**Exercise objective:**
Look through the lines below, find those with the word "none", and copy them.
╔══
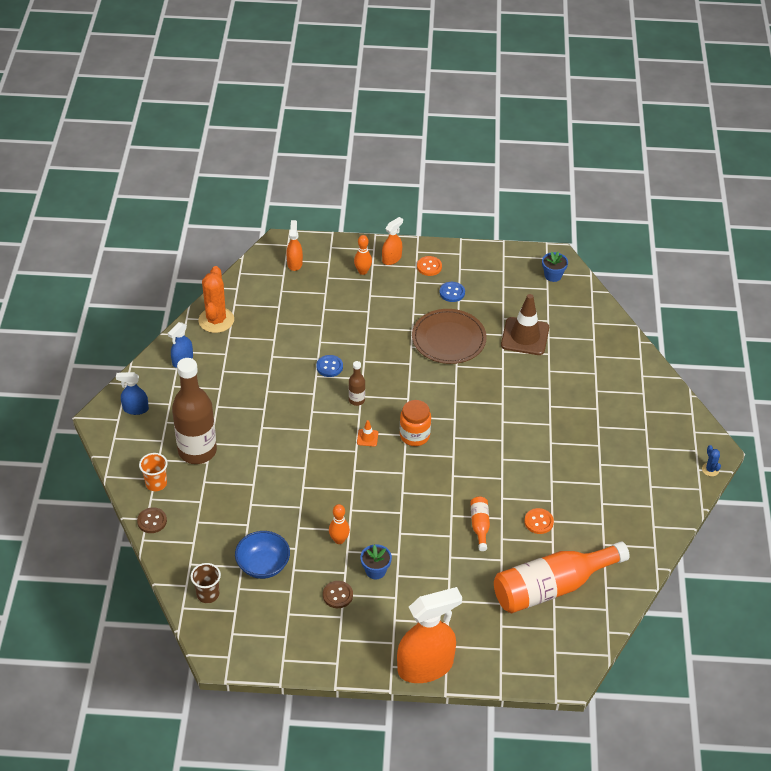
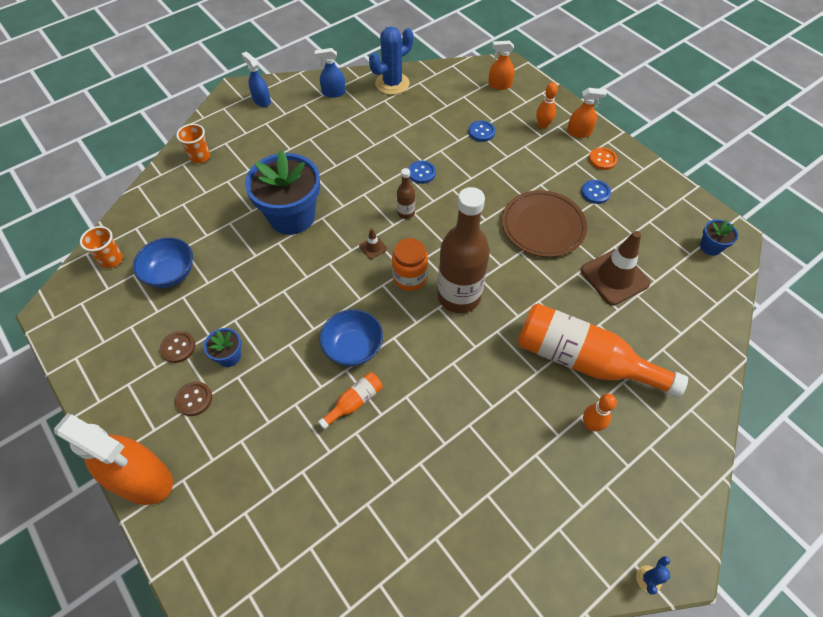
camera: 50 degrees right, 10 degrees up
(152, 521) = (160, 178): brown button -> brown button (194, 399)
(197, 451) = (254, 157): brown bottle -> brown bottle (459, 296)
(208, 594) = (111, 260): brown cup -> orange cup
(216, 320) = (392, 83): orange cactus -> blue cactus
(287, 464) = (292, 216): none -> blue flower pot
(294, 263) = (499, 85): orange spray bottle -> orange spray bottle turned 135 degrees counterclockwise
(329, 307) = (481, 132): none -> blue button
(339, 540) = (242, 305): orange bowling pin -> orange bowling pin (591, 425)
(367, 438) = (373, 247): orange traffic cone -> brown traffic cone
(439, 501) = (353, 348): none -> blue bowl
(538, 522) = (406, 451): orange button -> none
(552, 587) = (333, 526): orange bottle -> orange bottle (583, 360)

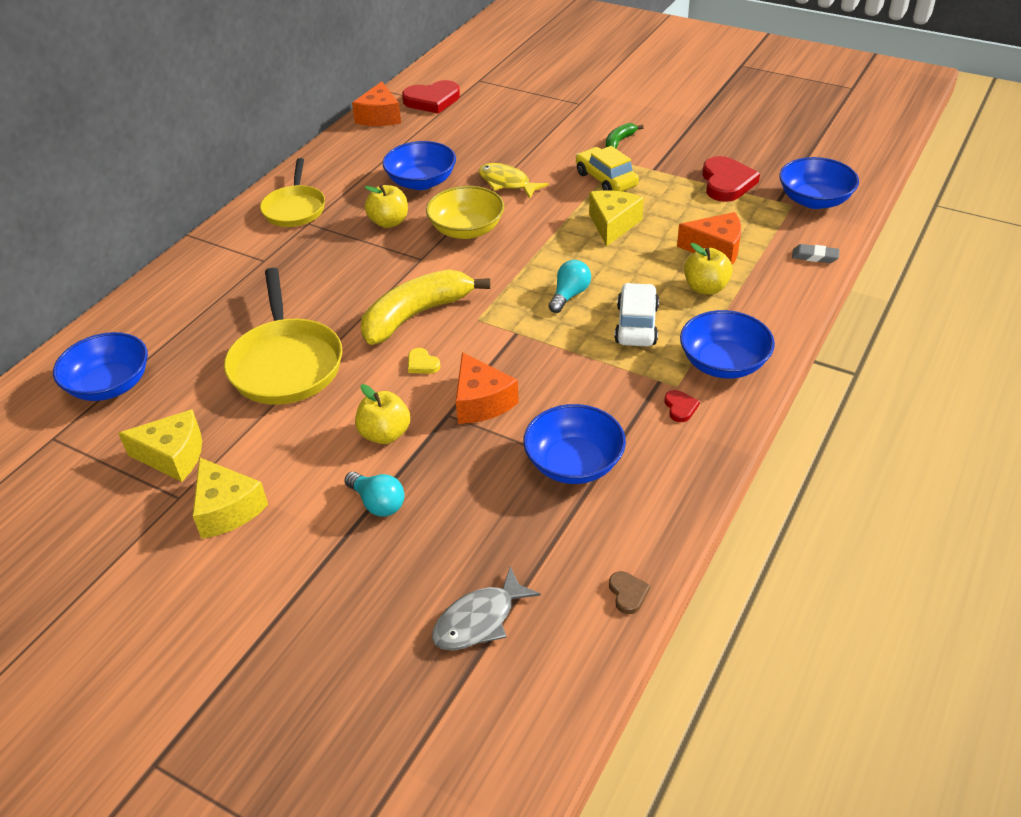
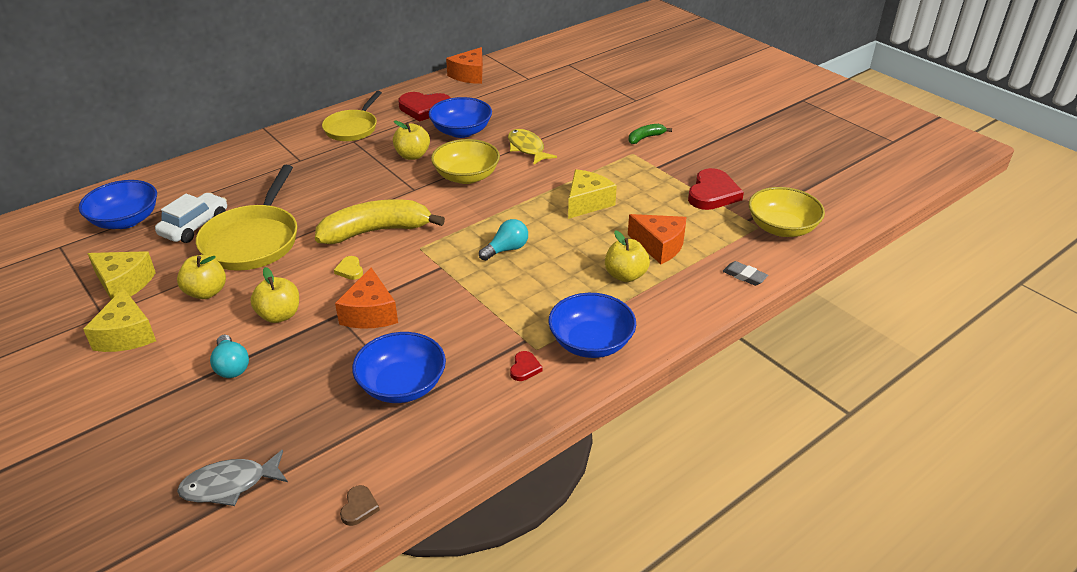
camera: 20 degrees right, 5 degrees down
(280, 435) = (206, 292): none -> yellow apple
(432, 100) = (519, 72): red heart -> red heart (424, 109)
(606, 180) = (610, 165): yellow car -> none
(636, 325) = (542, 289): white car -> white car (195, 226)
(814, 200) = (781, 228): blue bowl -> yellow bowl

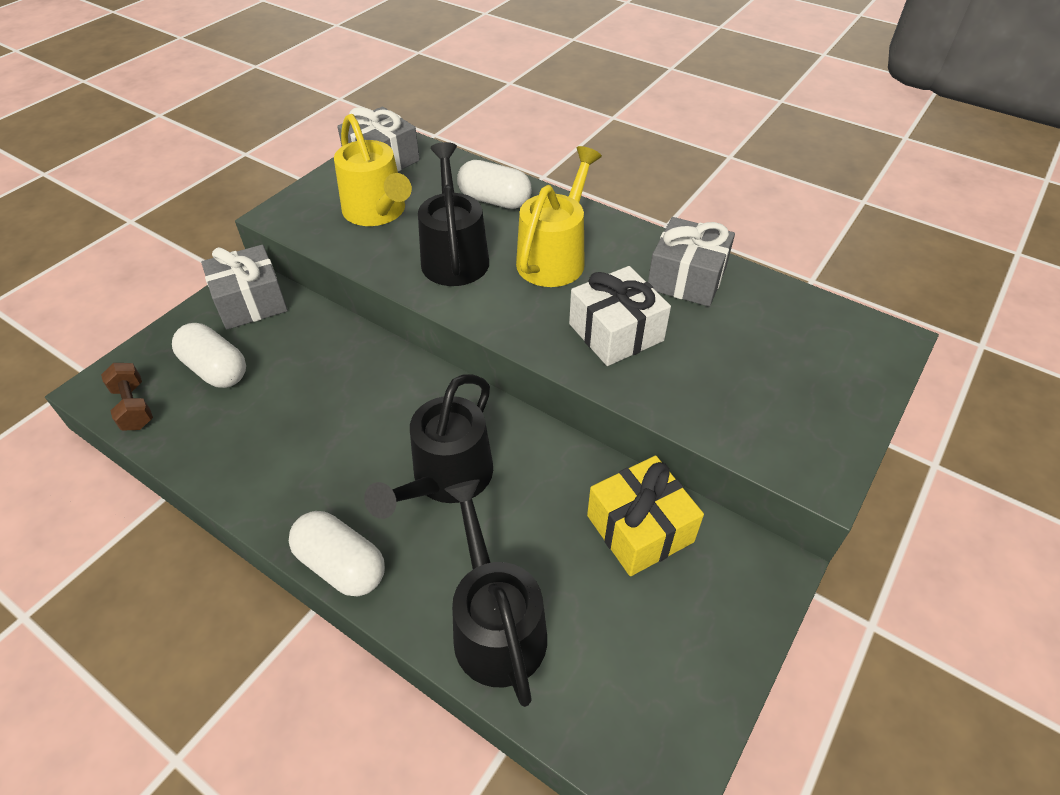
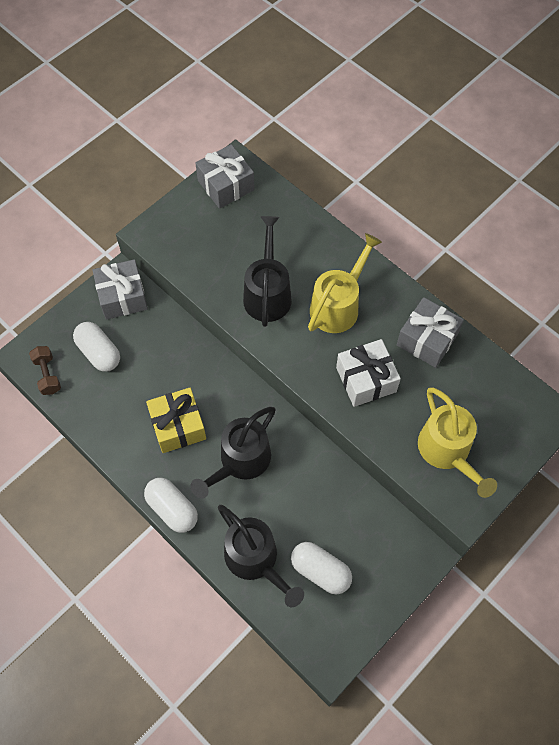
camera: 10 degrees right, 15 degrees up
(378, 212) = (218, 242): yellow watering can -> yellow watering can (448, 452)
(494, 200) = (305, 242): white capsule -> white capsule (320, 571)
(495, 624) = (256, 560): black watering can -> black watering can turned 150 degrees clockwise
(640, 528) = (353, 516): yellow gift -> yellow gift (178, 426)

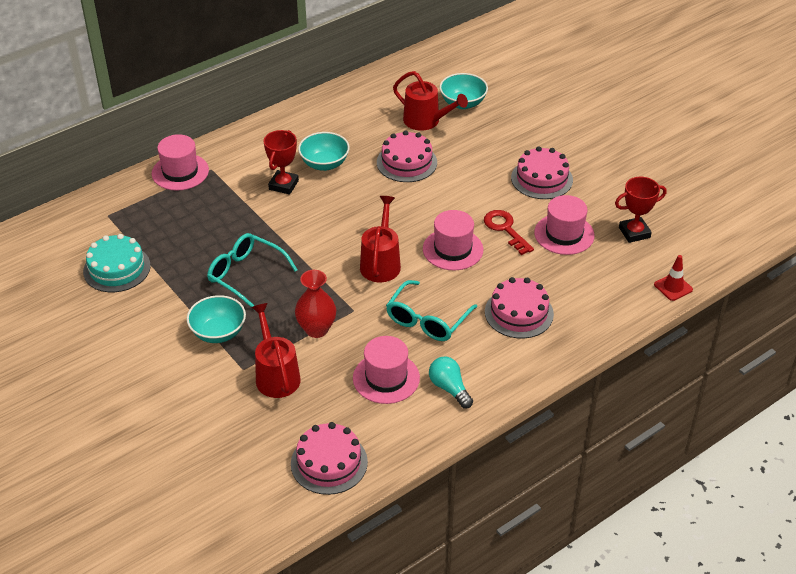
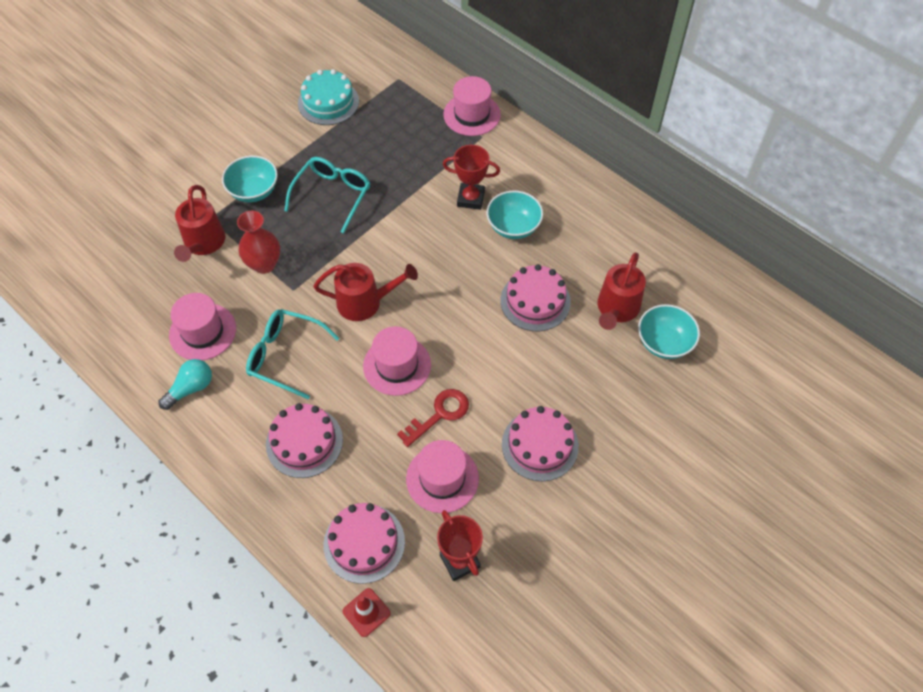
camera: 80 degrees right, 15 degrees up
(276, 375) = (203, 244): red watering can -> red watering can turned 120 degrees clockwise
(329, 463) = (98, 303): pink cake -> pink cake (364, 543)

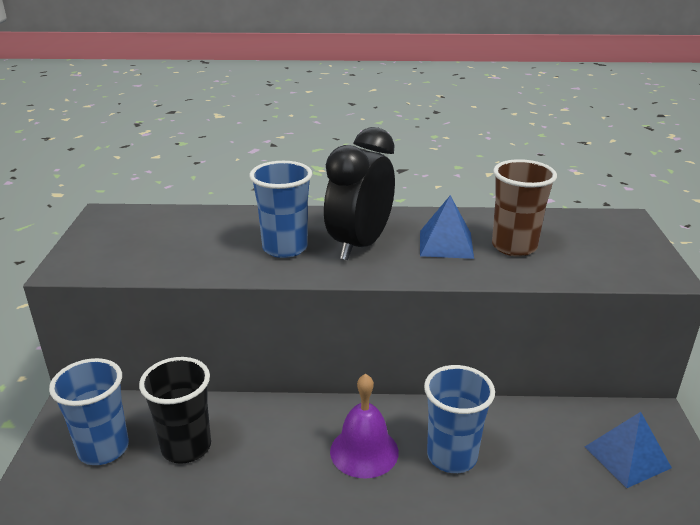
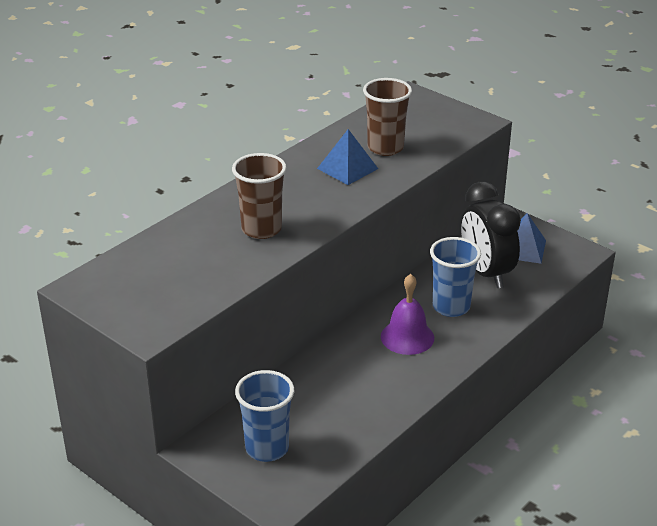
camera: 50 degrees left, 5 degrees up
(186, 447) = (312, 409): black cup -> none
(285, 248) = (261, 229): blue cup -> brown cup
(360, 245) = (301, 199): black clock -> black clock (486, 273)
╚══
**Solution to the exercise:**
(287, 464) = (292, 216): none -> blue flower pot
(329, 307) = (481, 132): none -> blue button
(439, 501) = (353, 348): none -> blue bowl
(538, 522) = (406, 451): orange button -> none
(280, 435) = (206, 292): none -> yellow apple
(606, 180) = (610, 165): yellow car -> none
(186, 447) = (312, 409): black cup -> none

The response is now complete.